Information provided >>

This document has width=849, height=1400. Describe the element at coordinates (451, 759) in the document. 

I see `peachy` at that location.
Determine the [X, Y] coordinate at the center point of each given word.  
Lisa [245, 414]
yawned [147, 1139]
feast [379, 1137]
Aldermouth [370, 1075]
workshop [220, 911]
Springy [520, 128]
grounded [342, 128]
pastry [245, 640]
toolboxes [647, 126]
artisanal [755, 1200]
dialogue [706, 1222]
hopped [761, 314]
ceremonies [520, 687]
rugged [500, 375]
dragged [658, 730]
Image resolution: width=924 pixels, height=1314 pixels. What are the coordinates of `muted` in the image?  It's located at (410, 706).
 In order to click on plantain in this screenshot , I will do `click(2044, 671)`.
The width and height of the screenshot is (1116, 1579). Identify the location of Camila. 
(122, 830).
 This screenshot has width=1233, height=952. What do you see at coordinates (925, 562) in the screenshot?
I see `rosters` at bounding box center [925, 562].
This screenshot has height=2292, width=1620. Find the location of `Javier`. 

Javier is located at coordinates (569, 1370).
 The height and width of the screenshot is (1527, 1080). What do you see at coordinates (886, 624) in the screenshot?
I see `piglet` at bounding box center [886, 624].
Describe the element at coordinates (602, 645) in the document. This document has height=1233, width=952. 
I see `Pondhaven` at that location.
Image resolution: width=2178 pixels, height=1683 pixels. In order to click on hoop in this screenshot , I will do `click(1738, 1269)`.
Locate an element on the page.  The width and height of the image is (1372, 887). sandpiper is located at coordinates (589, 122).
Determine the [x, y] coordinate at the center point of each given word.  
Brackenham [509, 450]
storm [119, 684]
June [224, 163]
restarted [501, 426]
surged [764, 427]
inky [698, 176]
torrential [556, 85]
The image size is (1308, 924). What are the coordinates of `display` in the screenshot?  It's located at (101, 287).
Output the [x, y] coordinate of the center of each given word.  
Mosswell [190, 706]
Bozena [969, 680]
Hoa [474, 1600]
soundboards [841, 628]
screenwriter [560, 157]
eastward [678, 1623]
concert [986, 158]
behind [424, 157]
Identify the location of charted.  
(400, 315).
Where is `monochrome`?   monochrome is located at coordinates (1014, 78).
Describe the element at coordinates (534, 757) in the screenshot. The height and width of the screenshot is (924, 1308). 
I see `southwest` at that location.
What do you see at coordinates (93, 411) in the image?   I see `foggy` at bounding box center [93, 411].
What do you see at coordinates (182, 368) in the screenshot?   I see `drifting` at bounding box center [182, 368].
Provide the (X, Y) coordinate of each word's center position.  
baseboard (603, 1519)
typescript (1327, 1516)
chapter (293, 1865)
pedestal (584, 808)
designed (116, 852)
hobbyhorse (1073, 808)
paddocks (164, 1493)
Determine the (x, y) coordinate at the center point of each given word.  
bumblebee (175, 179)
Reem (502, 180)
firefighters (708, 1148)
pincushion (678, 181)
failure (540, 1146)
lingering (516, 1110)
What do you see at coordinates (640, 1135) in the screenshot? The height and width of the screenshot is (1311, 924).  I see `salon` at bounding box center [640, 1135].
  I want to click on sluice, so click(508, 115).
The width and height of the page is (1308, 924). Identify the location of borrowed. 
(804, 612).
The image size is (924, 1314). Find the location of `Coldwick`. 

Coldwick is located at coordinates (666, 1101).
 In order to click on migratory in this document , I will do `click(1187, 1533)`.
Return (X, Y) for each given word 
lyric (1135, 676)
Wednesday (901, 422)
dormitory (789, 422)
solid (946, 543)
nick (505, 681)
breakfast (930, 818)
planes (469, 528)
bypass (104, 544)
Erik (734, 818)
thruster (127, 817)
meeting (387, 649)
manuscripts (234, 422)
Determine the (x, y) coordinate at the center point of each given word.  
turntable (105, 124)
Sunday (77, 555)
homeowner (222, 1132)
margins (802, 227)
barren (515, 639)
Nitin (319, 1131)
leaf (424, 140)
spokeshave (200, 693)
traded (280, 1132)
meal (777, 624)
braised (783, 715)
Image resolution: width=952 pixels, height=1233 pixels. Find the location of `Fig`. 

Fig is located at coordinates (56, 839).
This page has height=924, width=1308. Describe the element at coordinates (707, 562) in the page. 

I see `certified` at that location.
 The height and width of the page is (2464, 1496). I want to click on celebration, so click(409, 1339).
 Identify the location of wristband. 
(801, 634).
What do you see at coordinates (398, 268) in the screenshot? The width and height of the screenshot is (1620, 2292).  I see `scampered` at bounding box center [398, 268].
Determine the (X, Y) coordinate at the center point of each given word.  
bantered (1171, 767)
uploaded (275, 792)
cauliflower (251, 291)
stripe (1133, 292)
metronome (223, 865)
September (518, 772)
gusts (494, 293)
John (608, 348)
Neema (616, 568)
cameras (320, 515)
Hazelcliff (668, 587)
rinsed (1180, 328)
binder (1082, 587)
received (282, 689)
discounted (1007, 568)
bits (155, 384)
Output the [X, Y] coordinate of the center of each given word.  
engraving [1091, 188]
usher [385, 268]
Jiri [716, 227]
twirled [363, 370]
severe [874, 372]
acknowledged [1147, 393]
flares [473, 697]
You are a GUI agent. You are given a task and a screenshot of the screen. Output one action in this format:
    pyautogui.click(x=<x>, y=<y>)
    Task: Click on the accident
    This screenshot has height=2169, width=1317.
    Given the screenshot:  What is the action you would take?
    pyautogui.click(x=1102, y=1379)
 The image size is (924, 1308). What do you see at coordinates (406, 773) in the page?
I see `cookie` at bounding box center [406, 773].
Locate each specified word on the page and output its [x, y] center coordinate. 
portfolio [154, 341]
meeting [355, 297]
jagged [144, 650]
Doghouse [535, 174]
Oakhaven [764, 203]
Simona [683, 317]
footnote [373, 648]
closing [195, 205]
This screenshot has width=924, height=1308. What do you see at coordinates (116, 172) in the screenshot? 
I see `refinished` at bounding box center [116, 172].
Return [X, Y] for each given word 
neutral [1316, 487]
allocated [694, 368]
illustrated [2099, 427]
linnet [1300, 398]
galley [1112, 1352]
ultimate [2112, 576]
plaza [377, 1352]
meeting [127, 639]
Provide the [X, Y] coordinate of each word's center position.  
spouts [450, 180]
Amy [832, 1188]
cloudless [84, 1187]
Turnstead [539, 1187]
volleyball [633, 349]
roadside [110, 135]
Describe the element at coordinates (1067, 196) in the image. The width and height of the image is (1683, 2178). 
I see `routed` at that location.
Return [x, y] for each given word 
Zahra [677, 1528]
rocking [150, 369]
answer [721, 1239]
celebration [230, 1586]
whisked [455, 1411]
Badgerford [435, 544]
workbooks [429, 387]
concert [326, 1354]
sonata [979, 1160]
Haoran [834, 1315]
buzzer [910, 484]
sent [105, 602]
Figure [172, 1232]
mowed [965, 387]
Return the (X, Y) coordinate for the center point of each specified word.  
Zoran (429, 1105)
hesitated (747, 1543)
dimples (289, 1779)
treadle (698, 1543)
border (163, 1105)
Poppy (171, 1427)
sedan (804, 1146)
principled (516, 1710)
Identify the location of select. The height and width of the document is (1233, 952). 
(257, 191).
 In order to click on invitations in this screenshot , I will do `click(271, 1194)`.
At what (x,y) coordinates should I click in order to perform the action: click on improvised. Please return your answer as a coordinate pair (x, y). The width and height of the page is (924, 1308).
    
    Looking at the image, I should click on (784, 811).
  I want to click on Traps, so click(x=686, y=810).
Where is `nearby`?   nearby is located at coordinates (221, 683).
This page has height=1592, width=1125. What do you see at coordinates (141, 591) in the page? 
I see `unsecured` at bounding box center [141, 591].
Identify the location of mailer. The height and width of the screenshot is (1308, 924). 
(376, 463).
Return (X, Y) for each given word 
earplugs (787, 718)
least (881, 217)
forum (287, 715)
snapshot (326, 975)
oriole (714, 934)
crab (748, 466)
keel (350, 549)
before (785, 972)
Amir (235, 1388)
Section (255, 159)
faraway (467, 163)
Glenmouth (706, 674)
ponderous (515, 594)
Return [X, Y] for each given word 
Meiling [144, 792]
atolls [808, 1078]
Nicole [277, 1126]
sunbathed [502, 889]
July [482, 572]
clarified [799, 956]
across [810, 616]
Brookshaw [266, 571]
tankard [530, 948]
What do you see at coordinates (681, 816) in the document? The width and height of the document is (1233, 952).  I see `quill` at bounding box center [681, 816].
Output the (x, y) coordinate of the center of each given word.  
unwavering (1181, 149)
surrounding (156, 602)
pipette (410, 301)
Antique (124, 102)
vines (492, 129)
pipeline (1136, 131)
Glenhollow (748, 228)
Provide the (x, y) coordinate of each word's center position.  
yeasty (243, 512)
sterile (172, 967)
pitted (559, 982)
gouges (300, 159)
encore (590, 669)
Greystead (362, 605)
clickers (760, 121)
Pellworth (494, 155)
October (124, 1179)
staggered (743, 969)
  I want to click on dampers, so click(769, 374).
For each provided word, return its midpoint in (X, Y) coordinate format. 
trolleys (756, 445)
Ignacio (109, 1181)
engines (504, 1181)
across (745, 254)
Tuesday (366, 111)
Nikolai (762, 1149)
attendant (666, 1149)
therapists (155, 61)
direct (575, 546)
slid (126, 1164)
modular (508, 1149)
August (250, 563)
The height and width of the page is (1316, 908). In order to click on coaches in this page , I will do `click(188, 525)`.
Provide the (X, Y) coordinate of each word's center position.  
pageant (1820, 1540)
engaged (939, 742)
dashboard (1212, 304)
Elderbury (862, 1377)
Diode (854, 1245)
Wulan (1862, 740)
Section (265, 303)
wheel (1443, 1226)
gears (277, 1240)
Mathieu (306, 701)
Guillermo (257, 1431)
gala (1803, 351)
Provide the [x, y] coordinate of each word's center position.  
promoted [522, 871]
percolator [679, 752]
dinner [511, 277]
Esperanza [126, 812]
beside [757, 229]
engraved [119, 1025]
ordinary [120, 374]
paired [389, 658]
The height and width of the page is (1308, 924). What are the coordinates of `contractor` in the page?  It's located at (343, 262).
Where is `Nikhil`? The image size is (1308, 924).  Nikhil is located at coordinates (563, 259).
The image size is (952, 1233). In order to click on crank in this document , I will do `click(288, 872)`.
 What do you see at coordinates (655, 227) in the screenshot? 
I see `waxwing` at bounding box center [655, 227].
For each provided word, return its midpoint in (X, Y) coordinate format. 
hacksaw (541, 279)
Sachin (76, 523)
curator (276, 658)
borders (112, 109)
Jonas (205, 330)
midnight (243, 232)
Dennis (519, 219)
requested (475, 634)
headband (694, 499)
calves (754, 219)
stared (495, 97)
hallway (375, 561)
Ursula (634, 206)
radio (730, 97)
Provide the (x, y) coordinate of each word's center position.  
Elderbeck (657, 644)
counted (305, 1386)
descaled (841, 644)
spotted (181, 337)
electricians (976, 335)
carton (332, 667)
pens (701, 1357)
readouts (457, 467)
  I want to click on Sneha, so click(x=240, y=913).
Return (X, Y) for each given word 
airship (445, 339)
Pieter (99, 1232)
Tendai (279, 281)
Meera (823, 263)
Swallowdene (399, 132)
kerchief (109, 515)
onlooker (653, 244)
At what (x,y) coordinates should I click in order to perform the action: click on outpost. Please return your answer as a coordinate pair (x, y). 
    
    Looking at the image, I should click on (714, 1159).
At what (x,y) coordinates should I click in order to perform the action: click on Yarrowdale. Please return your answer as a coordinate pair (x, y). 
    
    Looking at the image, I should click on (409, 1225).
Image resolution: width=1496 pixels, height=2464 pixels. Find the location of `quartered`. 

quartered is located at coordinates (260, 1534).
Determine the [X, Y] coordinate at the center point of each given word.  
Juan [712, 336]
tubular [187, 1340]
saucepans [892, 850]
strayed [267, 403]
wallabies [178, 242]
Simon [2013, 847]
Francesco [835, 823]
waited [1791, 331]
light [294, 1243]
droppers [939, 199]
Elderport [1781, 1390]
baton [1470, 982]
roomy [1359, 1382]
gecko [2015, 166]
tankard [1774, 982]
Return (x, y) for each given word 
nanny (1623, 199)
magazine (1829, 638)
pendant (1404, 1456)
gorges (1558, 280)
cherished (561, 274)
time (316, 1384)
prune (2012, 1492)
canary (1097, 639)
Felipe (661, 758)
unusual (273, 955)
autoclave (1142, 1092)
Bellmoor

Task instructions >>
Count the lines above that contain the string "Where", treating uppercase and lowercase as different, and give only the number.

Correct result >>
3